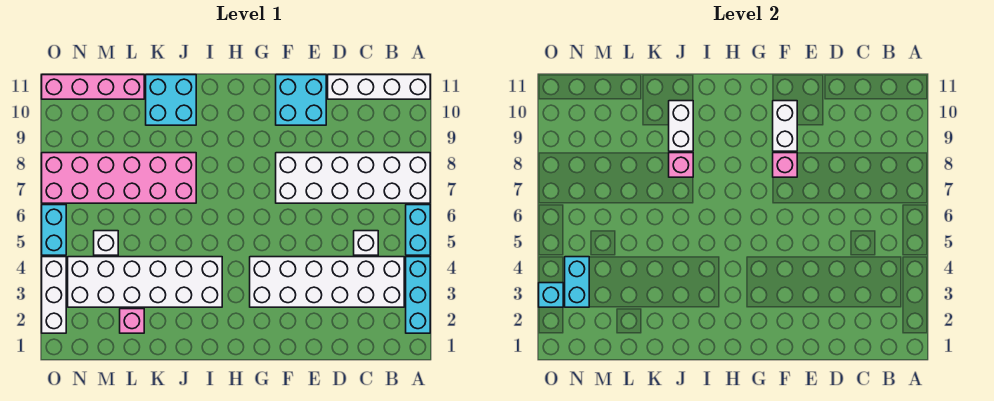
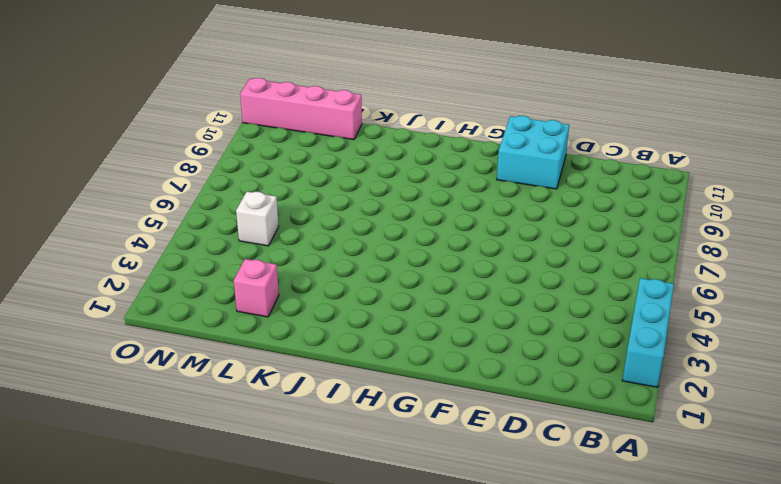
none -> cyan brick A5:A6 level 1
none -> white brick A7:F8 level 1
none -> white brick A11:D11 level 1

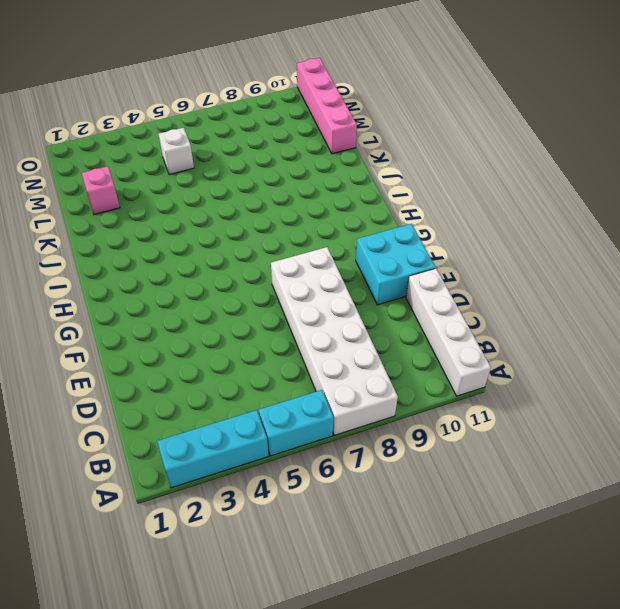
none -> white brick B3:G4 level 1
none -> white brick C5 level 1
none -> white brick I3:N4 level 1

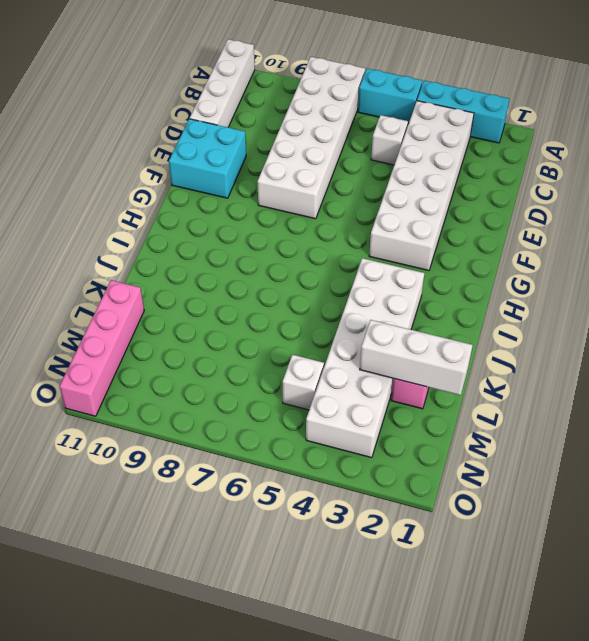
white brick L1:L3 level 2 -> white brick O2:O4 level 1
none -> pink brick J7:O8 level 1
none -> cyan brick J10:K11 level 1
none -> cyan brick O5:O6 level 1

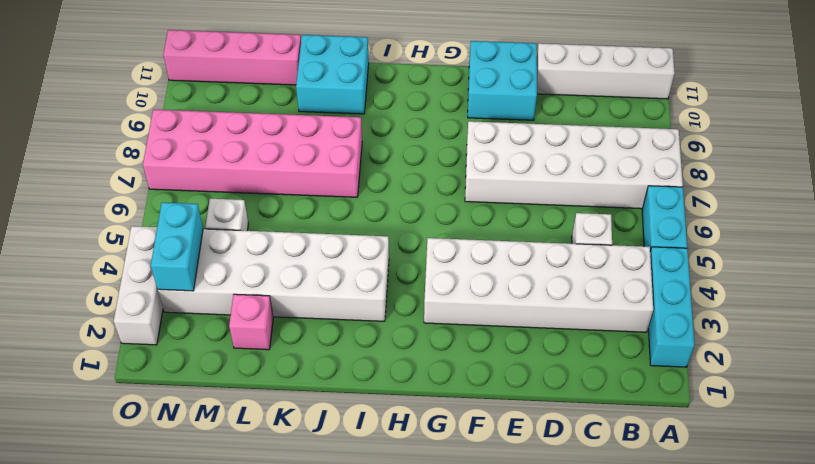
none -> cyan brick O5:O6 level 1
none -> pink brick F8 level 2
none -> white brick F9:F10 level 2

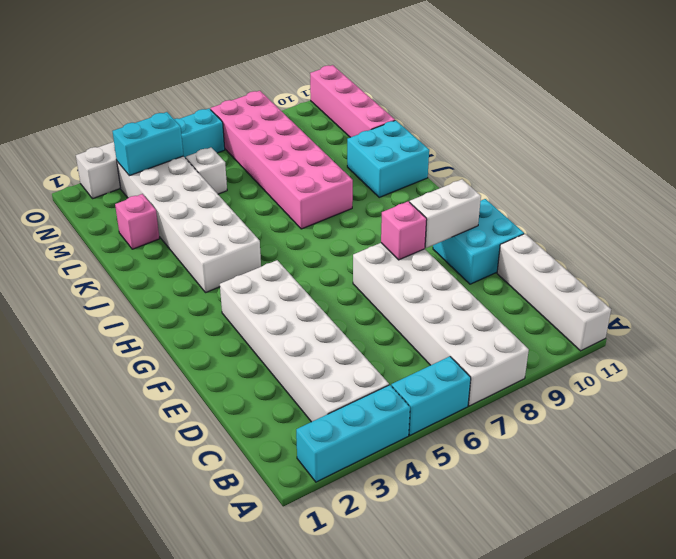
none -> white brick C5 level 1
none -> pink brick J8 level 2
none -> white brick J9:J10 level 2

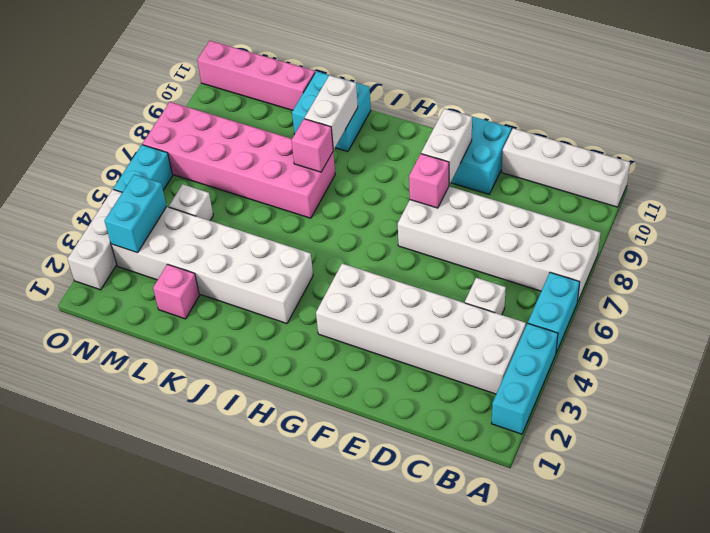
none -> cyan brick O3 level 2

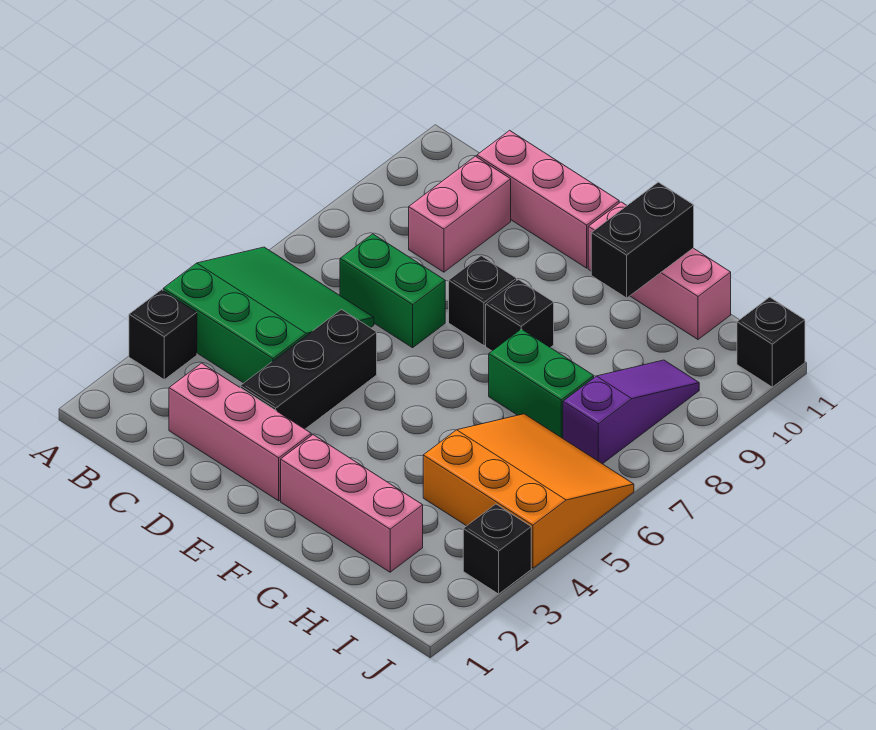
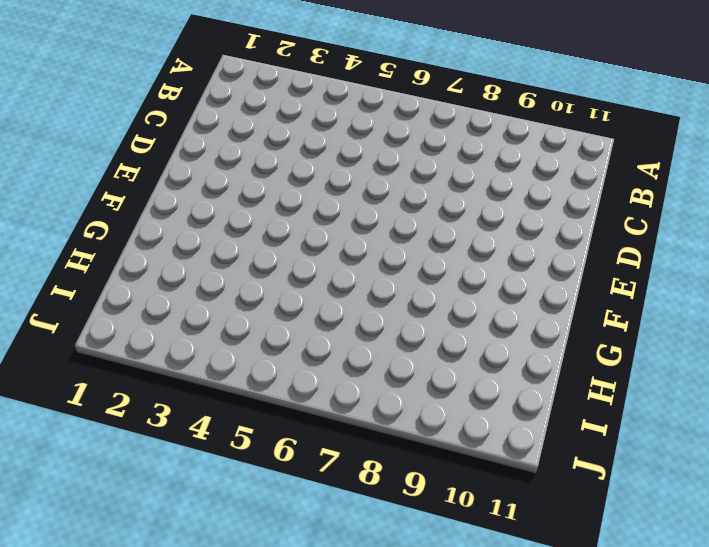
none -> black brick A3 level 1
none -> green slope A4:C6 level 1 top 4
none -> pink brick C2:E2 level 1

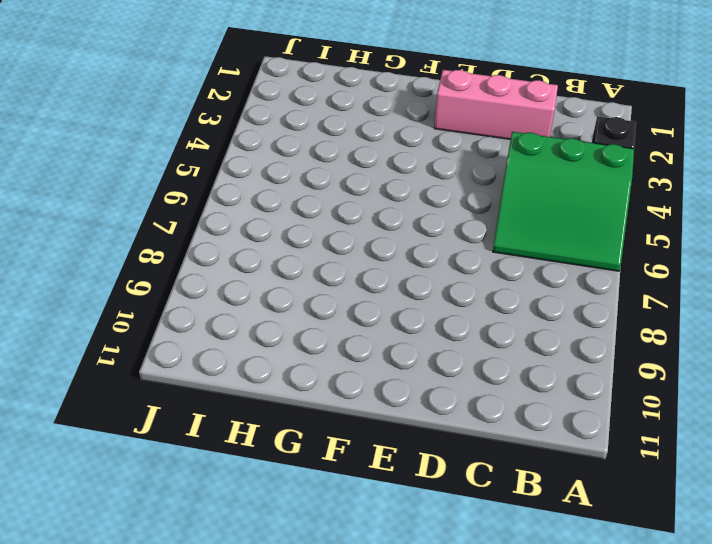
none -> green brick C7:D7 level 1
none -> pink brick C9:C10 level 1
none -> pink brick C11:E11 level 1

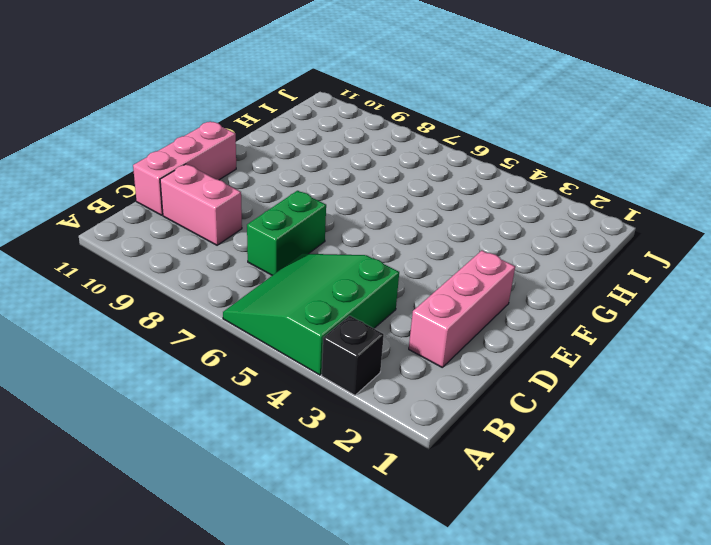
none -> black brick D3:D5 level 1
none -> black brick E8 level 1
none -> pink brick F2:H2 level 1

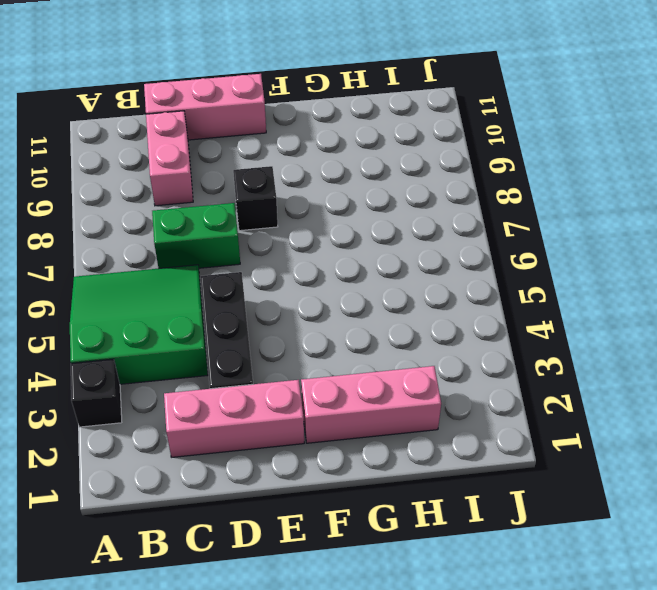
none -> black brick F8 level 1
none -> pink brick F11:H11 level 1
none -> green brick G7:H7 level 1

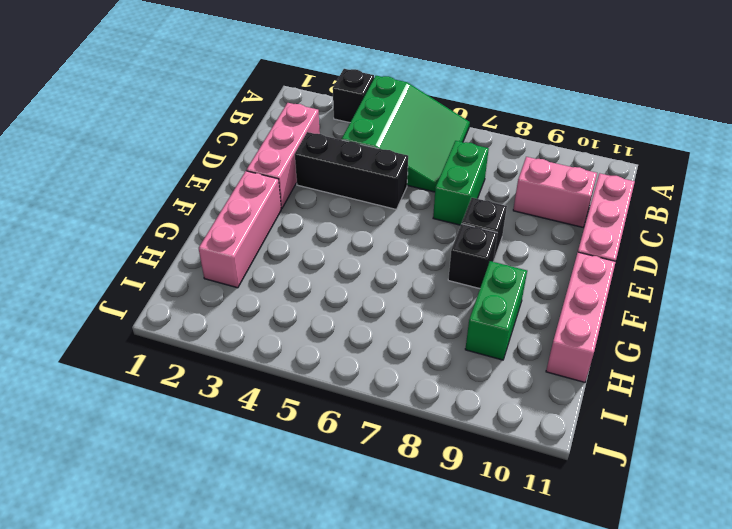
green brick G9:H9 level 1 -> green brick G7:H7 level 1
none -> orange slope H4:J6 level 1 top 4
none -> purple slope I7:I9 level 1 top 7
none -> black brick J3 level 1

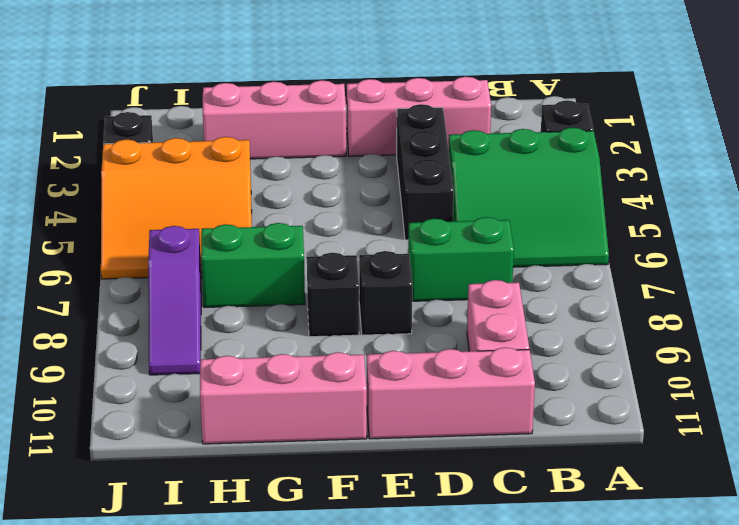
none -> black brick J11 level 1
none -> black brick G10:G11 level 2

» TASK TO CARRY OUT: Copy the listing above exactly, minus the pictures.

» THE ANSWER:
none -> cyan brick A5:A6 level 1
none -> white brick A7:F8 level 1
none -> white brick A11:D11 level 1

none -> white brick B3:G4 level 1
none -> white brick C5 level 1
none -> white brick I3:N4 level 1

white brick L1:L3 level 2 -> white brick O2:O4 level 1
none -> pink brick J7:O8 level 1
none -> cyan brick J10:K11 level 1
none -> cyan brick O5:O6 level 1

none -> cyan brick O5:O6 level 1
none -> pink brick F8 level 2
none -> white brick F9:F10 level 2

none -> white brick C5 level 1
none -> pink brick J8 level 2
none -> white brick J9:J10 level 2

none -> cyan brick O3 level 2

none -> black brick A3 level 1
none -> green slope A4:C6 level 1 top 4
none -> pink brick C2:E2 level 1

none -> green brick C7:D7 level 1
none -> pink brick C9:C10 level 1
none -> pink brick C11:E11 level 1

none -> black brick D3:D5 level 1
none -> black brick E8 level 1
none -> pink brick F2:H2 level 1

none -> black brick F8 level 1
none -> pink brick F11:H11 level 1
none -> green brick G7:H7 level 1

green brick G9:H9 level 1 -> green brick G7:H7 level 1
none -> orange slope H4:J6 level 1 top 4
none -> purple slope I7:I9 level 1 top 7
none -> black brick J3 level 1

none -> black brick J11 level 1
none -> black brick G10:G11 level 2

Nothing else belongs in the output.